Exercise data:
★ ★ ★ ★ ★ ★ ★
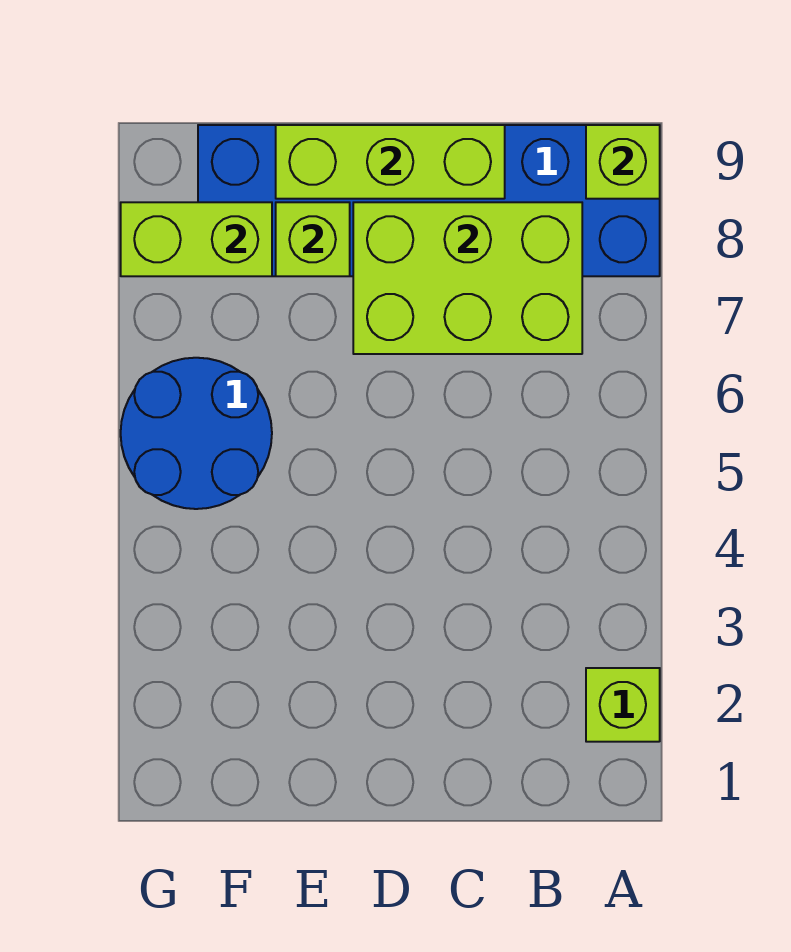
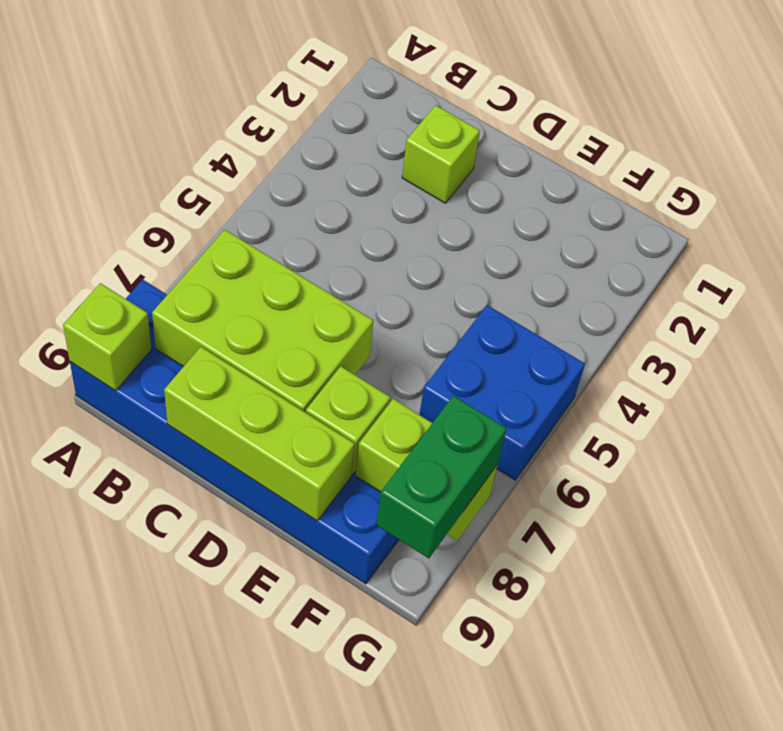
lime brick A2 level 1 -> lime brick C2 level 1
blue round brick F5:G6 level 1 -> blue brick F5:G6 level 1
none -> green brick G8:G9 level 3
★ ★ ★ ★ ★ ★ ★
Your task: Return every line above word for word, minus images.

Finished exercise:
lime brick A2 level 1 -> lime brick C2 level 1
blue round brick F5:G6 level 1 -> blue brick F5:G6 level 1
none -> green brick G8:G9 level 3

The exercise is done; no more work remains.